• **Task**
Output should begin at the line holding "This is a 0.2" and end at the last line of the entries; print those lines verbatim and no others.

-*-

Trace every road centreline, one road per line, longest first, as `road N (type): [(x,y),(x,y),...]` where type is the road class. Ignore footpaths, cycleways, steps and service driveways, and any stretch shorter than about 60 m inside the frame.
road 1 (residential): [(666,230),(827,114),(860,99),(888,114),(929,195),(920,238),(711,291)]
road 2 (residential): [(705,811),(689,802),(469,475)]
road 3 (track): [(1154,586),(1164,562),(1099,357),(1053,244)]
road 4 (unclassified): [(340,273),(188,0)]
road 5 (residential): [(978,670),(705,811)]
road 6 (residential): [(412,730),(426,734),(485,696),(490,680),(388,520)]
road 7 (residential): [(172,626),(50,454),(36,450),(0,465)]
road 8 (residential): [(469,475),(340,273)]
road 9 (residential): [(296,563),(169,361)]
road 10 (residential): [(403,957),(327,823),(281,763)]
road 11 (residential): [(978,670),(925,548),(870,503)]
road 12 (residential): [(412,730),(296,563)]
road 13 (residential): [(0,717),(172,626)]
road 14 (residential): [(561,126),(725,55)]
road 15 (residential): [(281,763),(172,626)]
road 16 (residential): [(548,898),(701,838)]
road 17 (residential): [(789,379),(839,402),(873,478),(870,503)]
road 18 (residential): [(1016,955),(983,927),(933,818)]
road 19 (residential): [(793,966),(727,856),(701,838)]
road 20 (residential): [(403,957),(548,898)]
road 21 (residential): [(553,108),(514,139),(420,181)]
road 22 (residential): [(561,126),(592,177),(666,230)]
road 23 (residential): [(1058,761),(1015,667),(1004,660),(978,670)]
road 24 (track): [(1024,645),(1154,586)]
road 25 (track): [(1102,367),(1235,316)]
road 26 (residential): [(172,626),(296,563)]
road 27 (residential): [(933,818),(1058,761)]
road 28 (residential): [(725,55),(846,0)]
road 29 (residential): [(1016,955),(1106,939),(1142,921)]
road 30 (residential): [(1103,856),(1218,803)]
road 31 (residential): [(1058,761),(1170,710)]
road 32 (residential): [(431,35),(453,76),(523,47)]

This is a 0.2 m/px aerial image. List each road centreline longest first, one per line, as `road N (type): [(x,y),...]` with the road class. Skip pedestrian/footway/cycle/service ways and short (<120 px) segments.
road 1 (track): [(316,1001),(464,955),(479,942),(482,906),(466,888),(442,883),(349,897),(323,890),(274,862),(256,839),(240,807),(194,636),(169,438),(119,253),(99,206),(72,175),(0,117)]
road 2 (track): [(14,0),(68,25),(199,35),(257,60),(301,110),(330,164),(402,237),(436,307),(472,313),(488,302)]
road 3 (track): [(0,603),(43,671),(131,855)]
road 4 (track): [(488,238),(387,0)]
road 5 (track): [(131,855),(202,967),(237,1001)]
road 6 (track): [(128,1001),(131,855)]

-*-

• **Response for this exercise**
This is a 0.2 m/px aerial image. List each road centreline longest first, one per line, as `road N (type): [(x,y),...]` with the road class. Skip pedestrian/footway/cycle/service ways and short (<120 px) segments.
road 1 (track): [(316,1001),(464,955),(479,942),(482,906),(466,888),(442,883),(349,897),(323,890),(274,862),(256,839),(240,807),(194,636),(169,438),(119,253),(99,206),(72,175),(0,117)]
road 2 (track): [(14,0),(68,25),(199,35),(257,60),(301,110),(330,164),(402,237),(436,307),(472,313),(488,302)]
road 3 (track): [(0,603),(43,671),(131,855)]
road 4 (track): [(488,238),(387,0)]
road 5 (track): [(131,855),(202,967),(237,1001)]
road 6 (track): [(128,1001),(131,855)]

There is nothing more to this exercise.